▸ **WHAT YOU ARE ASKED TO DO**
Repeat the records exactly as given. Do not include the pictures.

[Start of section]

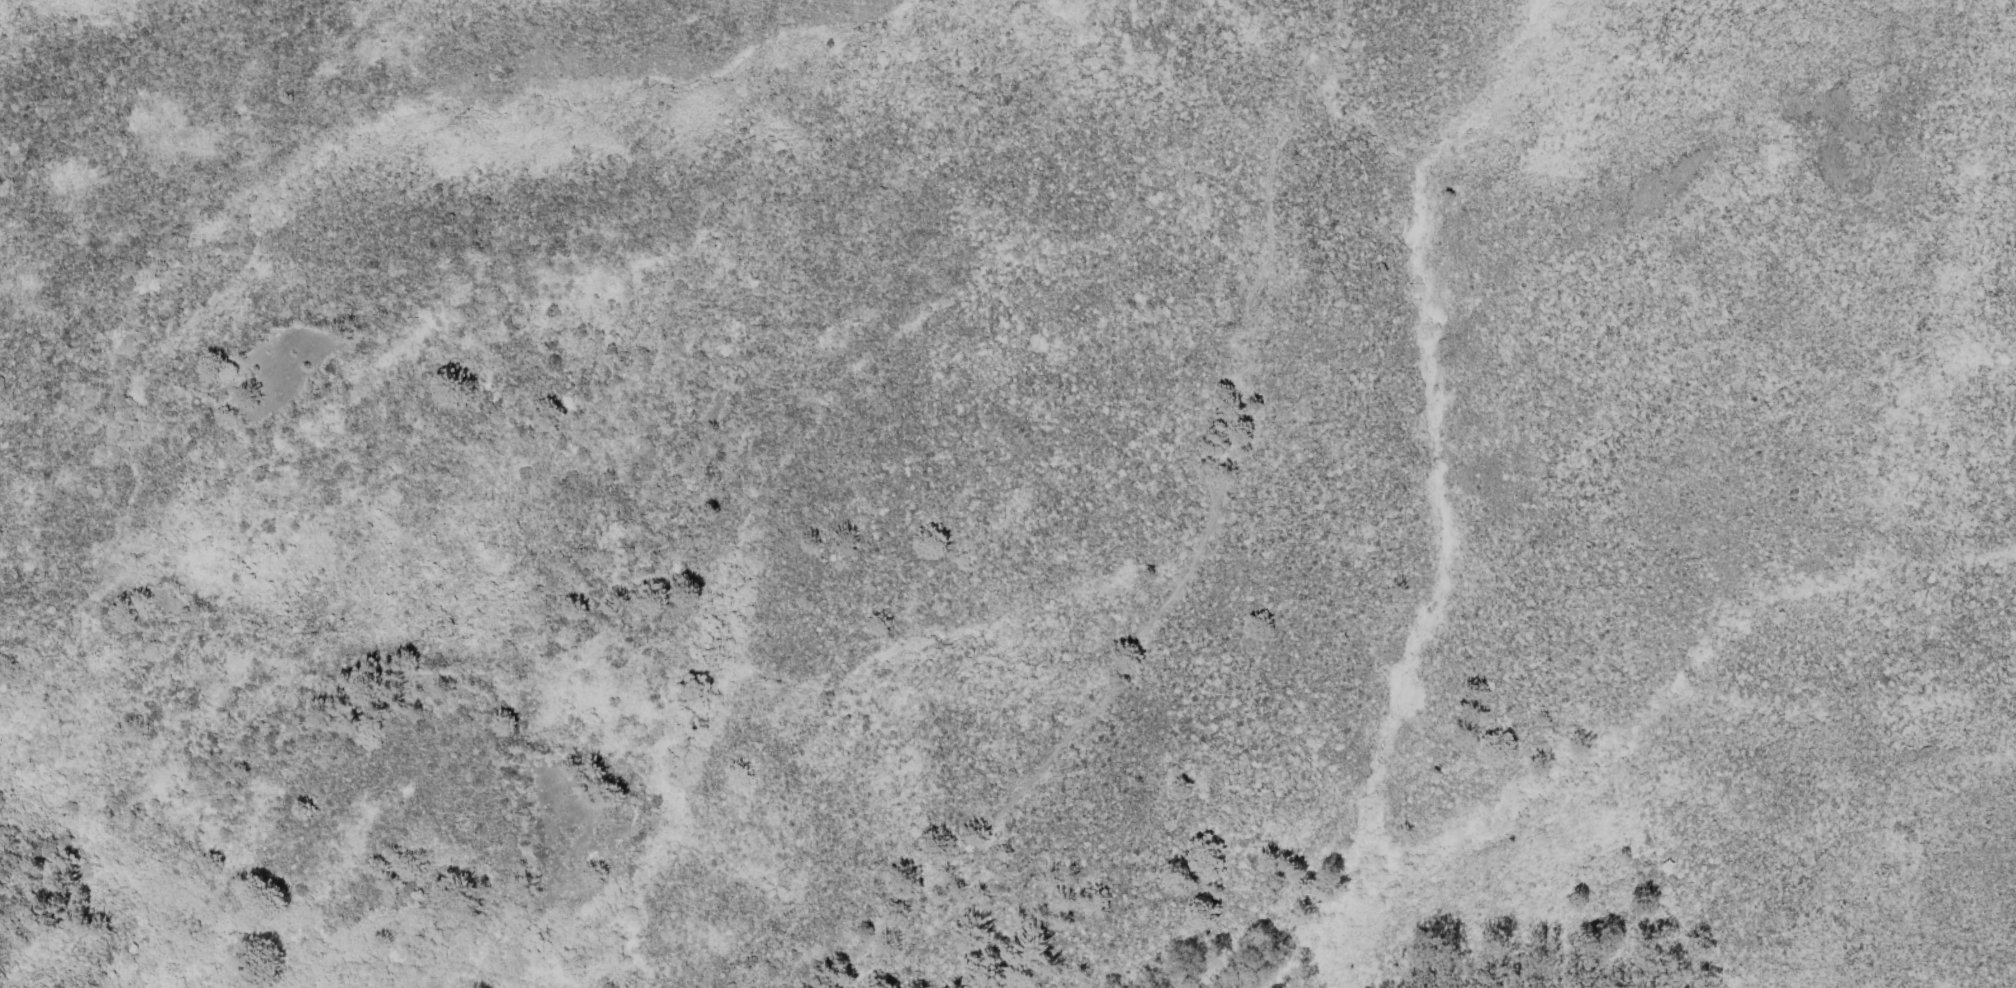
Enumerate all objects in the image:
park: (1090, 491)
road: (1193, 551)

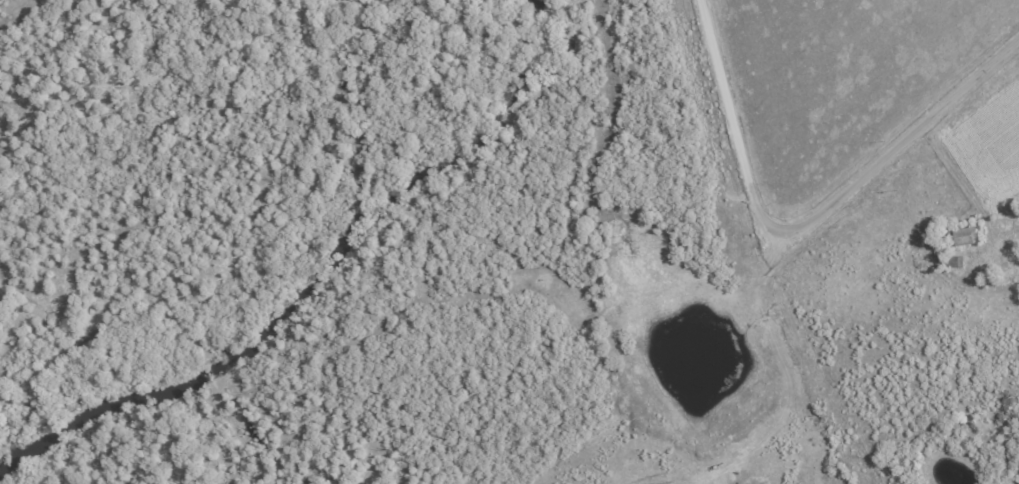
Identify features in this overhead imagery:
road: (808, 224)
road: (796, 366)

[End of section]

▸ **WRITTEN RESPONSE**
Enumerate all objects in the image:
park: (1090, 491)
road: (1193, 551)

Identify features in this overhead imagery:
road: (808, 224)
road: (796, 366)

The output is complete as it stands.